From the entries below, extract every line that includes the word "COIL".

Data provided:
══════════════════════════════
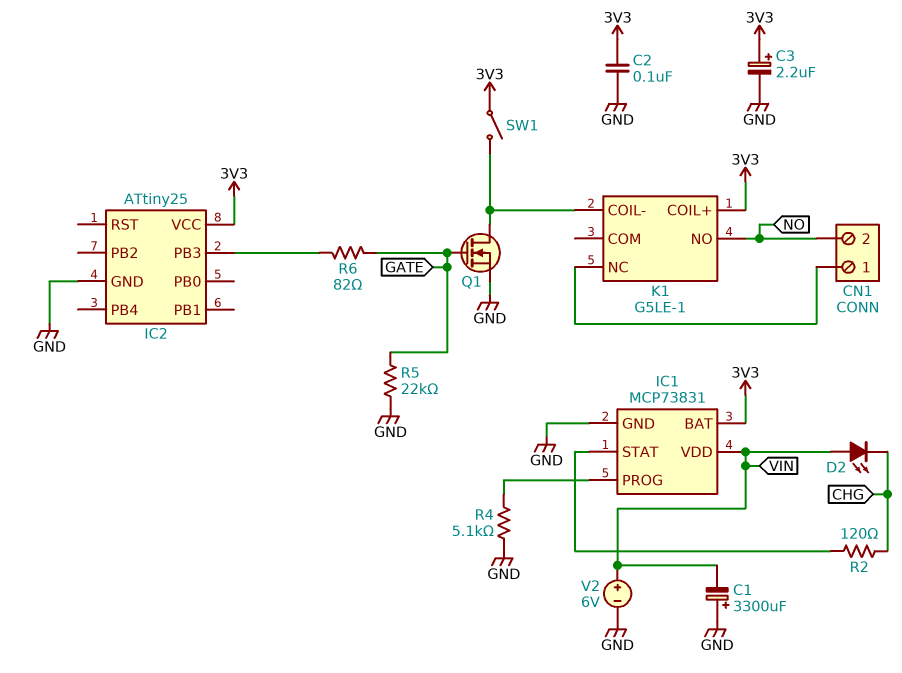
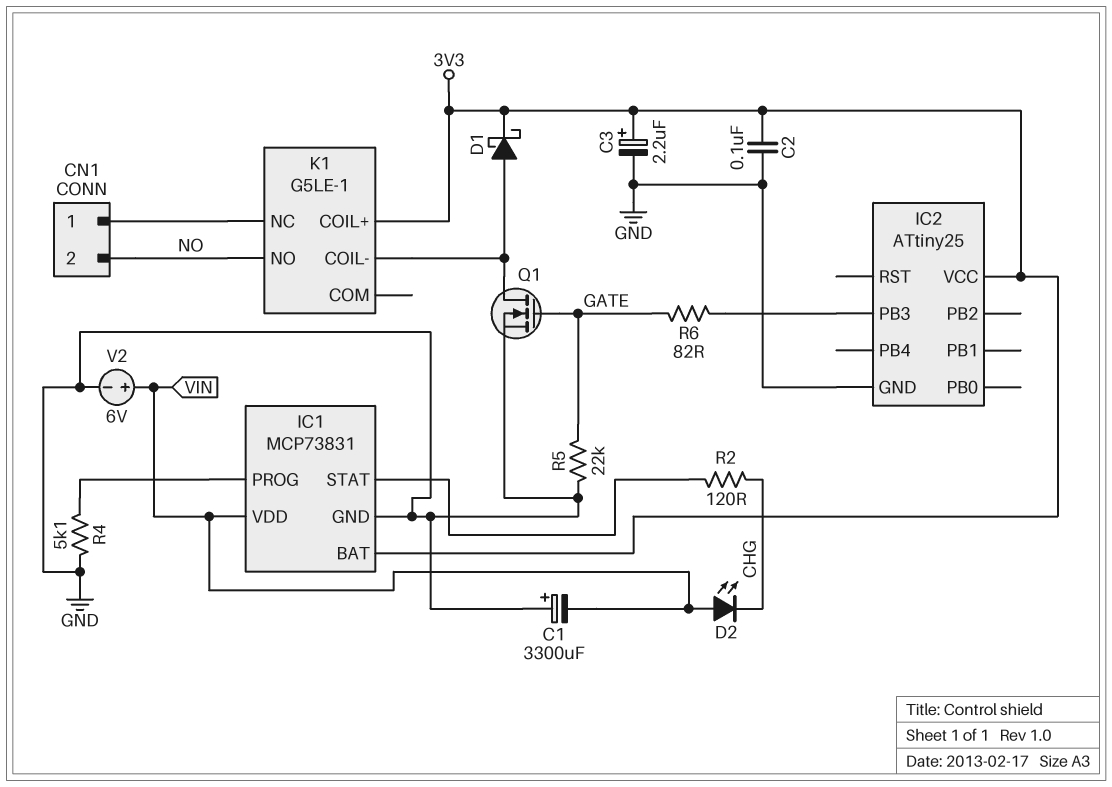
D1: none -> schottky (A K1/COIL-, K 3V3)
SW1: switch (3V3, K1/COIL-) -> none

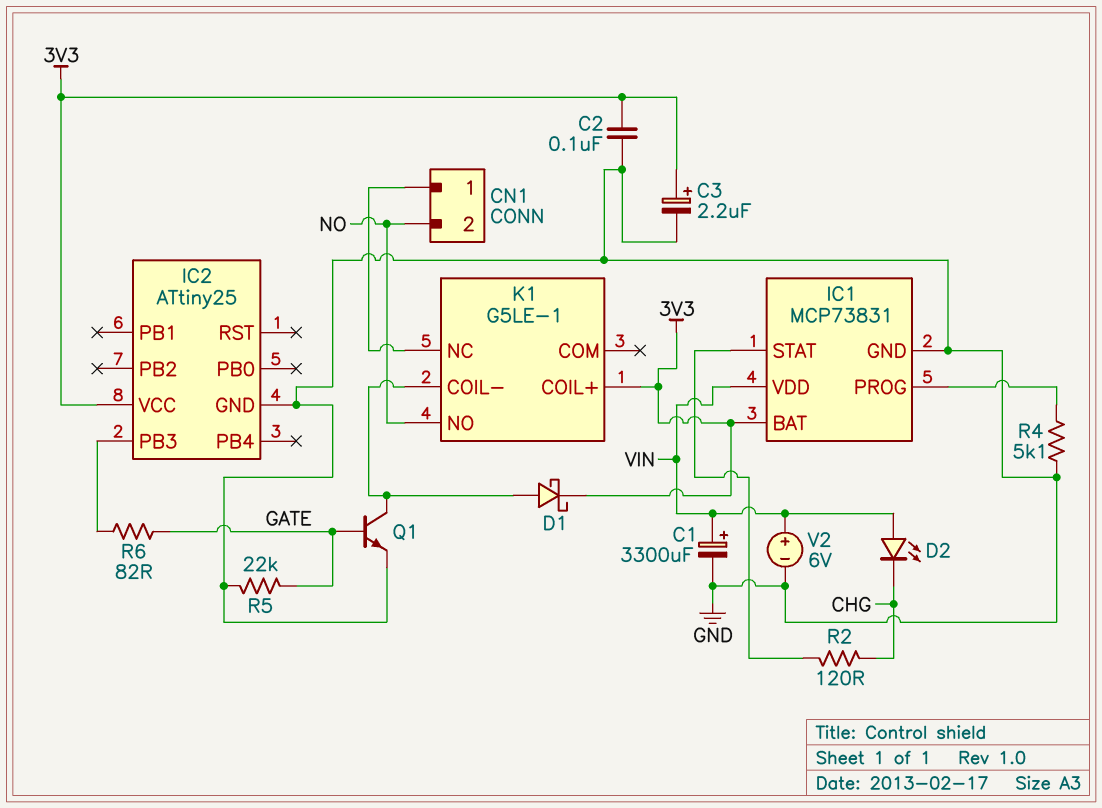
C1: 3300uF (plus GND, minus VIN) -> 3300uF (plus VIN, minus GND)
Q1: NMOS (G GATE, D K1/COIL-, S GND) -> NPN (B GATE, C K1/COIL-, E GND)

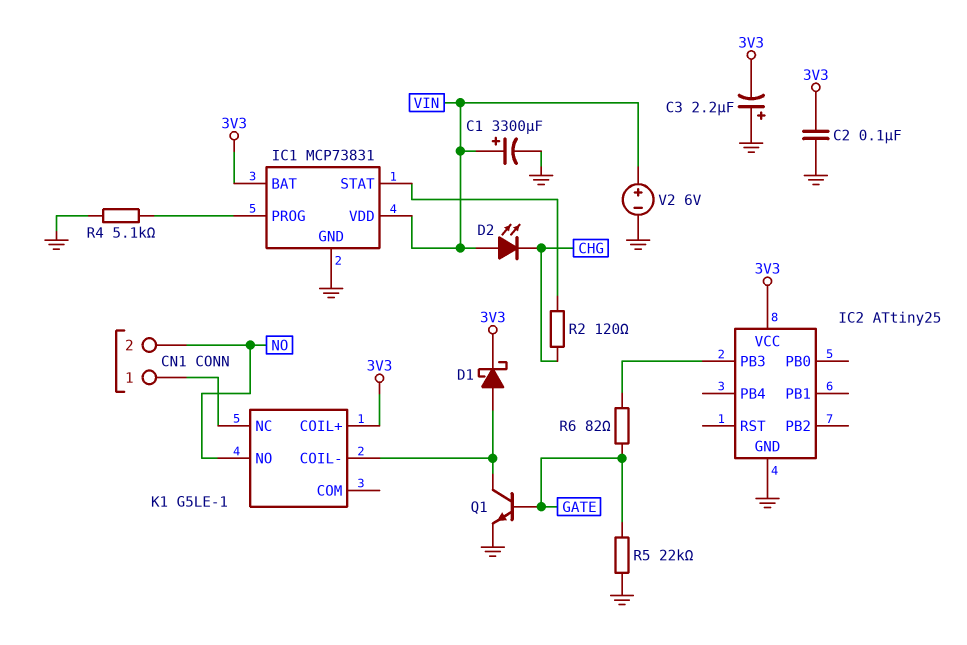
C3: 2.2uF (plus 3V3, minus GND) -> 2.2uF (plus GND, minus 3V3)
══════════════════════════════
Exercise answer:
D1: none -> schottky (A K1/COIL-, K 3V3)
SW1: switch (3V3, K1/COIL-) -> none
Q1: NMOS (G GATE, D K1/COIL-, S GND) -> NPN (B GATE, C K1/COIL-, E GND)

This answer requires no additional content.